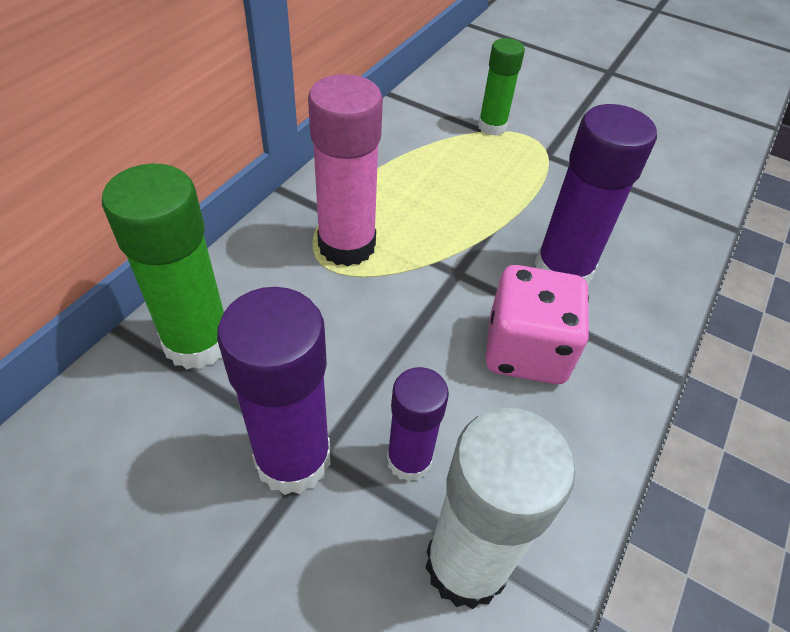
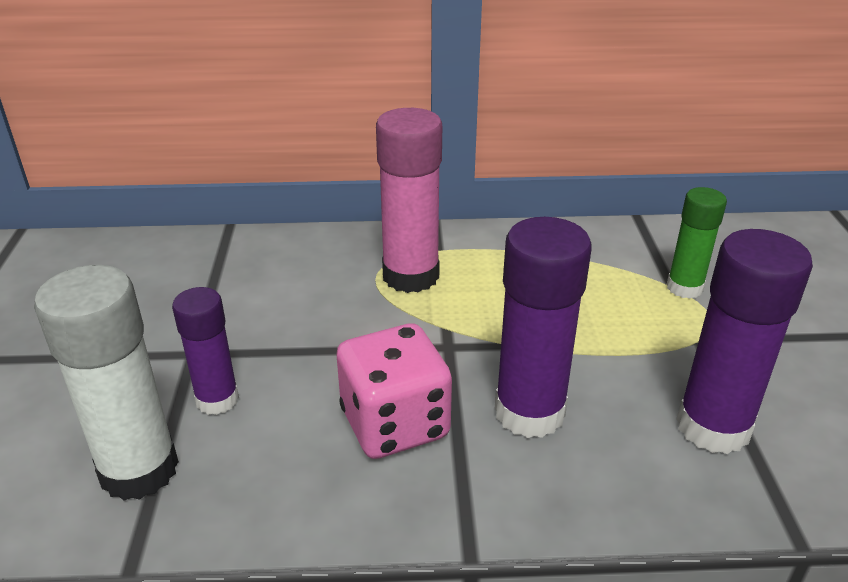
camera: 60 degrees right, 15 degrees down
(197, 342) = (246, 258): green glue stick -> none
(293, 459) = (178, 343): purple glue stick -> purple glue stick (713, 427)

***

> [ABOUT THIS EXERCISE] Set down all the data again exactly as above, pictures excluded.

> [RESULT]
camera: 60 degrees right, 15 degrees down
(197, 342) = (246, 258): green glue stick -> none
(293, 459) = (178, 343): purple glue stick -> purple glue stick (713, 427)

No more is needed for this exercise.